• [WHAT THE TASK REQUIRES]:
Could you transcribe all of the data exactly and skip any pictures?
----------
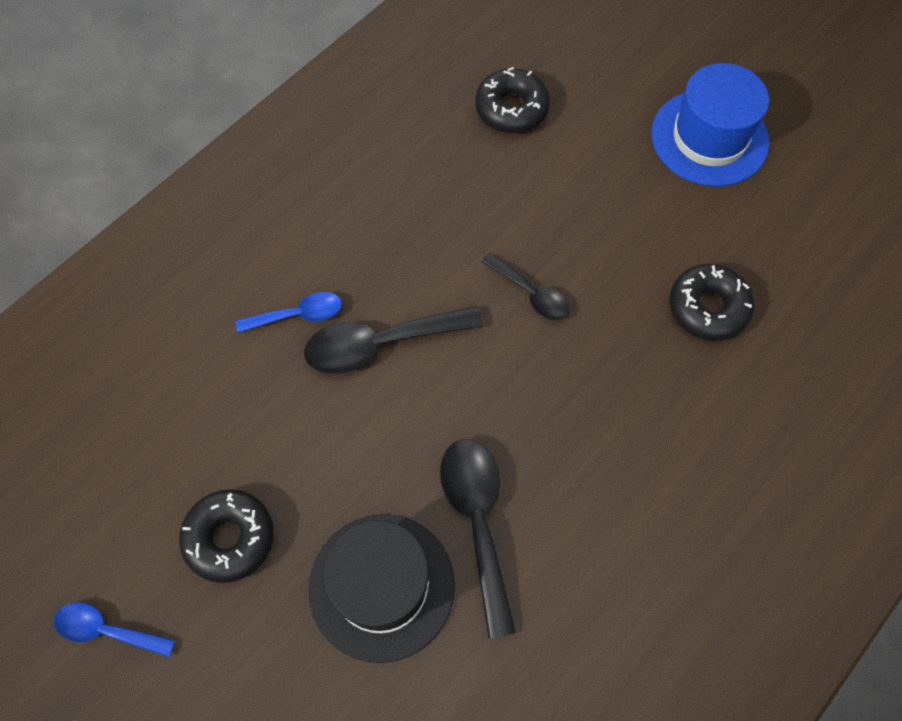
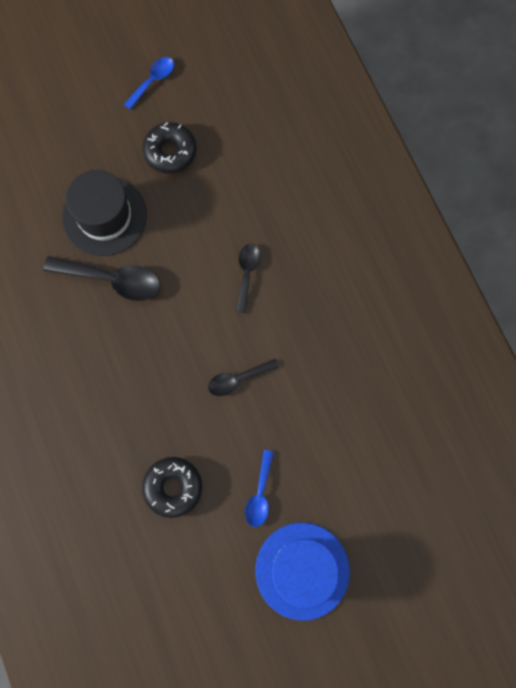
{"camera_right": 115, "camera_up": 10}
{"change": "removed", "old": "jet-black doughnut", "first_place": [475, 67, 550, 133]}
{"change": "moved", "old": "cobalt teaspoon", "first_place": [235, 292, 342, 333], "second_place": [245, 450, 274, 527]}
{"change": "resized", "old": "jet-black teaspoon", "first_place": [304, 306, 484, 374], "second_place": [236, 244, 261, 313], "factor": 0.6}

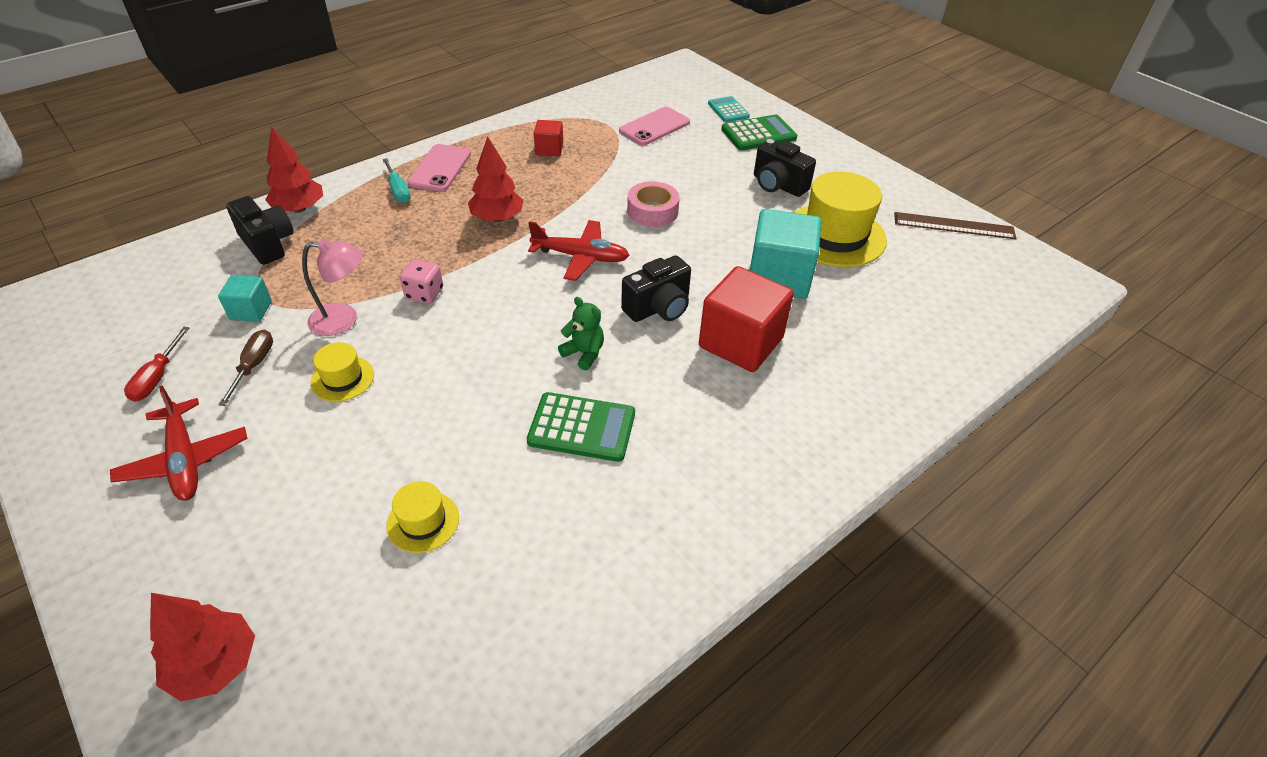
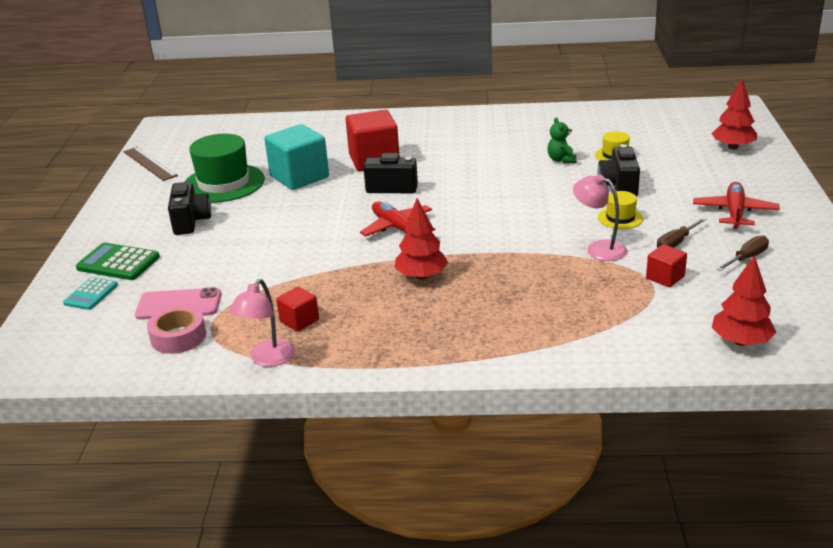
{"camera_right": -135, "camera_up": -15}
{"change": "moved", "old": "scarlet tree", "first_place": [265, 126, 323, 213], "second_place": [712, 255, 776, 346]}
{"change": "removed", "old": "pink smartphone", "first_place": [407, 144, 471, 191]}
{"change": "removed", "old": "teal screwdriver", "first_place": [383, 158, 411, 203]}
{"change": "recoloured", "old": "bright yellow tall hat", "new": "leaf-green tall hat", "first_place": [794, 172, 887, 267], "second_place": [184, 134, 265, 203]}
{"change": "moved", "old": "pink roll of tape", "first_place": [627, 181, 680, 227], "second_place": [147, 306, 206, 354]}
{"change": "moved", "old": "jet-black compact camera", "first_place": [226, 196, 294, 265], "second_place": [598, 144, 640, 196]}
{"change": "removed", "old": "pink die", "first_place": [400, 259, 443, 304]}
{"change": "recoloured", "old": "teal solid cube", "new": "scarlet solid cube", "first_place": [218, 275, 272, 322], "second_place": [646, 244, 687, 287]}
{"change": "moved", "old": "leaf-green teddy bear", "first_place": [558, 297, 604, 371], "second_place": [547, 117, 577, 163]}
{"change": "recoloured", "old": "scarlet screwdriver", "new": "brown screwdriver", "first_place": [124, 327, 190, 402], "second_place": [716, 235, 769, 271]}
{"change": "removed", "old": "leaf-green calculator", "first_place": [527, 392, 635, 462]}
{"change": "added", "new": "pink reading lamp", "second_place": [229, 279, 295, 367]}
----------
• [TASK RESPONSE]:
{"camera_right": 115, "camera_up": 10}
{"change": "removed", "old": "jet-black doughnut", "first_place": [475, 67, 550, 133]}
{"change": "moved", "old": "cobalt teaspoon", "first_place": [235, 292, 342, 333], "second_place": [245, 450, 274, 527]}
{"change": "resized", "old": "jet-black teaspoon", "first_place": [304, 306, 484, 374], "second_place": [236, 244, 261, 313], "factor": 0.6}

{"camera_right": -135, "camera_up": -15}
{"change": "moved", "old": "scarlet tree", "first_place": [265, 126, 323, 213], "second_place": [712, 255, 776, 346]}
{"change": "removed", "old": "pink smartphone", "first_place": [407, 144, 471, 191]}
{"change": "removed", "old": "teal screwdriver", "first_place": [383, 158, 411, 203]}
{"change": "recoloured", "old": "bright yellow tall hat", "new": "leaf-green tall hat", "first_place": [794, 172, 887, 267], "second_place": [184, 134, 265, 203]}
{"change": "moved", "old": "pink roll of tape", "first_place": [627, 181, 680, 227], "second_place": [147, 306, 206, 354]}
{"change": "moved", "old": "jet-black compact camera", "first_place": [226, 196, 294, 265], "second_place": [598, 144, 640, 196]}
{"change": "removed", "old": "pink die", "first_place": [400, 259, 443, 304]}
{"change": "recoloured", "old": "teal solid cube", "new": "scarlet solid cube", "first_place": [218, 275, 272, 322], "second_place": [646, 244, 687, 287]}
{"change": "moved", "old": "leaf-green teddy bear", "first_place": [558, 297, 604, 371], "second_place": [547, 117, 577, 163]}
{"change": "recoloured", "old": "scarlet screwdriver", "new": "brown screwdriver", "first_place": [124, 327, 190, 402], "second_place": [716, 235, 769, 271]}
{"change": "removed", "old": "leaf-green calculator", "first_place": [527, 392, 635, 462]}
{"change": "added", "new": "pink reading lamp", "second_place": [229, 279, 295, 367]}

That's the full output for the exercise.